== Stored items ==

───

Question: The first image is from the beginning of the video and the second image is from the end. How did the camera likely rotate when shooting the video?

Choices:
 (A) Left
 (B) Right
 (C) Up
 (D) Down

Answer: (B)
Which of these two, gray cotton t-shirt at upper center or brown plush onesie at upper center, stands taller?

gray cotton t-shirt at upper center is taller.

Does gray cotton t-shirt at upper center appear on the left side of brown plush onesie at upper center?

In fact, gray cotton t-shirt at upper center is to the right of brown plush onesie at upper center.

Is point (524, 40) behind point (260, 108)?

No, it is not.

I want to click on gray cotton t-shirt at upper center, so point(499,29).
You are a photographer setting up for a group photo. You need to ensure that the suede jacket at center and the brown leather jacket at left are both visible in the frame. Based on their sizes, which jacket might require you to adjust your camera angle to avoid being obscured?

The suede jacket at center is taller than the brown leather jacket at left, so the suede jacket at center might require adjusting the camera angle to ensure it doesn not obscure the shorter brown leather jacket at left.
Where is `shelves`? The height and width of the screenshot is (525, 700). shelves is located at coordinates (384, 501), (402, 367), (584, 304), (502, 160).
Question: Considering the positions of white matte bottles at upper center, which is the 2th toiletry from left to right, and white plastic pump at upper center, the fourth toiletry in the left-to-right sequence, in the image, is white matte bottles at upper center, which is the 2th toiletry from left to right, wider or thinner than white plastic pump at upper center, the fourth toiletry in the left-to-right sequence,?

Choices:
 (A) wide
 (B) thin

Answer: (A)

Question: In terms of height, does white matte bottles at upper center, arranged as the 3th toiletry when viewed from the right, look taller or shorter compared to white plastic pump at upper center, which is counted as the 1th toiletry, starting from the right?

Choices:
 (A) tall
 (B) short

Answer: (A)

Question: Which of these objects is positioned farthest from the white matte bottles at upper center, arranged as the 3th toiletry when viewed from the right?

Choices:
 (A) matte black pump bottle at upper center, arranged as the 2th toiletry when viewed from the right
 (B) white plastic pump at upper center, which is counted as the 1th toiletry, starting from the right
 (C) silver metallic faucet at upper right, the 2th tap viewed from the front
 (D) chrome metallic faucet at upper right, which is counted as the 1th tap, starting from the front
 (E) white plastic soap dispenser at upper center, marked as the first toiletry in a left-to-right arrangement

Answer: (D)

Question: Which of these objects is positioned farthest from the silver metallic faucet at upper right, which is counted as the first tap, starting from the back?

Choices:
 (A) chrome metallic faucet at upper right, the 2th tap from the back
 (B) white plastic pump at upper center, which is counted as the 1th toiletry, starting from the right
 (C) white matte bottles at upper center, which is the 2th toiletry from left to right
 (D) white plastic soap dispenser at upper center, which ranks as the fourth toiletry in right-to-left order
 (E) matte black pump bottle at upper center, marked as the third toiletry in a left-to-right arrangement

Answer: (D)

───

== WORK INSTRUCTION ==
How many lines in the records above contain the string "chrome"? Matching is case-sensitive; reply with the number alone.

== SOLUTION TO THIS PROBLEM ==
2